Requirement:
Copy out, exactly, the first line of the entries below and every line after it through the one containing "(408, 213) = (487, 217): white".

━━━ The input ━━━

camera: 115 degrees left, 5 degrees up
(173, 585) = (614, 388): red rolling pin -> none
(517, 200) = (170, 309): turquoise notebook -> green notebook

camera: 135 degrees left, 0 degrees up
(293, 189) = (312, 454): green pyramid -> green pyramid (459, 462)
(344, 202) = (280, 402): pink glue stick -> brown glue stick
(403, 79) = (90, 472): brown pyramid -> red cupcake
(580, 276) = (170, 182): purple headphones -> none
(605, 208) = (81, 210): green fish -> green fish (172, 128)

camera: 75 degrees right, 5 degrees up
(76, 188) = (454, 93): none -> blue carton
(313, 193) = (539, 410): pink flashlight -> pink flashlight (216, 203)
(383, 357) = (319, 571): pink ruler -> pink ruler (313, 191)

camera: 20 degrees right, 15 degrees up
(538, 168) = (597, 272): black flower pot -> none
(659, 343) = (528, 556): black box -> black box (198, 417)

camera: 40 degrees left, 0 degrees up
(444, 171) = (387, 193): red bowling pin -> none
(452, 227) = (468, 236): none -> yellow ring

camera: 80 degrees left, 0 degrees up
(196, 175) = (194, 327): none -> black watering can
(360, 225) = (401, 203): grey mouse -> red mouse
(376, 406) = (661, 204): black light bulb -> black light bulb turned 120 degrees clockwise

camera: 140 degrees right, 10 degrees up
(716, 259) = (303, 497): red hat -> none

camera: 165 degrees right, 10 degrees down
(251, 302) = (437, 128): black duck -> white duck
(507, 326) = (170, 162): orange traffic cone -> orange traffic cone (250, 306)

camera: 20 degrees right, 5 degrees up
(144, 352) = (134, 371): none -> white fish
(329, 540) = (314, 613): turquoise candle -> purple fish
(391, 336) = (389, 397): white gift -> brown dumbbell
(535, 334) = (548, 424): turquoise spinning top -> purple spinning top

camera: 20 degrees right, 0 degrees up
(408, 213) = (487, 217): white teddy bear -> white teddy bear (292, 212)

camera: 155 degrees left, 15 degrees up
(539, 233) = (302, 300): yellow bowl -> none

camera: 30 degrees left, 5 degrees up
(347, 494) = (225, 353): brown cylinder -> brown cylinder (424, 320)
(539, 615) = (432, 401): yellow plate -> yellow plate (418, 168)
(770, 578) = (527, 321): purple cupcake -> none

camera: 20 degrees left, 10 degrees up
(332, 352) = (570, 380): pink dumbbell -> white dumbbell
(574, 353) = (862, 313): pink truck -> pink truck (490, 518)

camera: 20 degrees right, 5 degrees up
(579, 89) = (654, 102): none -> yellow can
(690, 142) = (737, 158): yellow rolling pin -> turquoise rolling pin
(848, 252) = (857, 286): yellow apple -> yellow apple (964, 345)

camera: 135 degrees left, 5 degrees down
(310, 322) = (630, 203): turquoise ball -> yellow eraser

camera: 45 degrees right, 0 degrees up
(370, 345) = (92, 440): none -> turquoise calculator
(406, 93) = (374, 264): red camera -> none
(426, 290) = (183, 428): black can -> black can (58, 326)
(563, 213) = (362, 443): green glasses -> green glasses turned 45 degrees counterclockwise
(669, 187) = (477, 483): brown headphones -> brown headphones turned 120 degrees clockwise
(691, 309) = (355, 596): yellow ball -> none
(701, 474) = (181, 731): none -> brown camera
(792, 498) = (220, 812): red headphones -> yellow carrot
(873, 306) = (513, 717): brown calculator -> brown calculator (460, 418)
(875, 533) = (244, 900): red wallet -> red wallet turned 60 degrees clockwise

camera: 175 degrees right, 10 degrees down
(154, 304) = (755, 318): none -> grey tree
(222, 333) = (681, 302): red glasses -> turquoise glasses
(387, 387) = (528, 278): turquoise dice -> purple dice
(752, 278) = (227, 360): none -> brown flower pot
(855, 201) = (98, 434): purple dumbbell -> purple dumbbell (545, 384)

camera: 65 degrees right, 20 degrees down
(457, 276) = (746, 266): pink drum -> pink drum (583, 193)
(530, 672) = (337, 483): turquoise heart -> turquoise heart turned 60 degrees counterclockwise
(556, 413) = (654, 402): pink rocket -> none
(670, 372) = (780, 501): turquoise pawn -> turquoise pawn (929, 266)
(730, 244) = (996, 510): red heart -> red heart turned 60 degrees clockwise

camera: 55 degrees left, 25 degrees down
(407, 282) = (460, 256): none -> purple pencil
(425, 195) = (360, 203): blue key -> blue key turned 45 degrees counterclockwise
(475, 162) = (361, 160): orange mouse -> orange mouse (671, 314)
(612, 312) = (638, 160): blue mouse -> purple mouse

━━━

Result of this task:
camera: 115 degrees left, 5 degrees up
(173, 585) = (614, 388): red rolling pin -> none
(517, 200) = (170, 309): turquoise notebook -> green notebook

camera: 135 degrees left, 0 degrees up
(293, 189) = (312, 454): green pyramid -> green pyramid (459, 462)
(344, 202) = (280, 402): pink glue stick -> brown glue stick
(403, 79) = (90, 472): brown pyramid -> red cupcake
(580, 276) = (170, 182): purple headphones -> none
(605, 208) = (81, 210): green fish -> green fish (172, 128)

camera: 75 degrees right, 5 degrees up
(76, 188) = (454, 93): none -> blue carton
(313, 193) = (539, 410): pink flashlight -> pink flashlight (216, 203)
(383, 357) = (319, 571): pink ruler -> pink ruler (313, 191)

camera: 20 degrees right, 15 degrees up
(538, 168) = (597, 272): black flower pot -> none
(659, 343) = (528, 556): black box -> black box (198, 417)

camera: 40 degrees left, 0 degrees up
(444, 171) = (387, 193): red bowling pin -> none
(452, 227) = (468, 236): none -> yellow ring

camera: 80 degrees left, 0 degrees up
(196, 175) = (194, 327): none -> black watering can
(360, 225) = (401, 203): grey mouse -> red mouse
(376, 406) = (661, 204): black light bulb -> black light bulb turned 120 degrees clockwise

camera: 140 degrees right, 10 degrees up
(716, 259) = (303, 497): red hat -> none

camera: 165 degrees right, 10 degrees down
(251, 302) = (437, 128): black duck -> white duck
(507, 326) = (170, 162): orange traffic cone -> orange traffic cone (250, 306)

camera: 20 degrees right, 5 degrees up
(144, 352) = (134, 371): none -> white fish
(329, 540) = (314, 613): turquoise candle -> purple fish
(391, 336) = (389, 397): white gift -> brown dumbbell
(535, 334) = (548, 424): turquoise spinning top -> purple spinning top

camera: 20 degrees right, 0 degrees up
(408, 213) = (487, 217): white teddy bear -> white teddy bear (292, 212)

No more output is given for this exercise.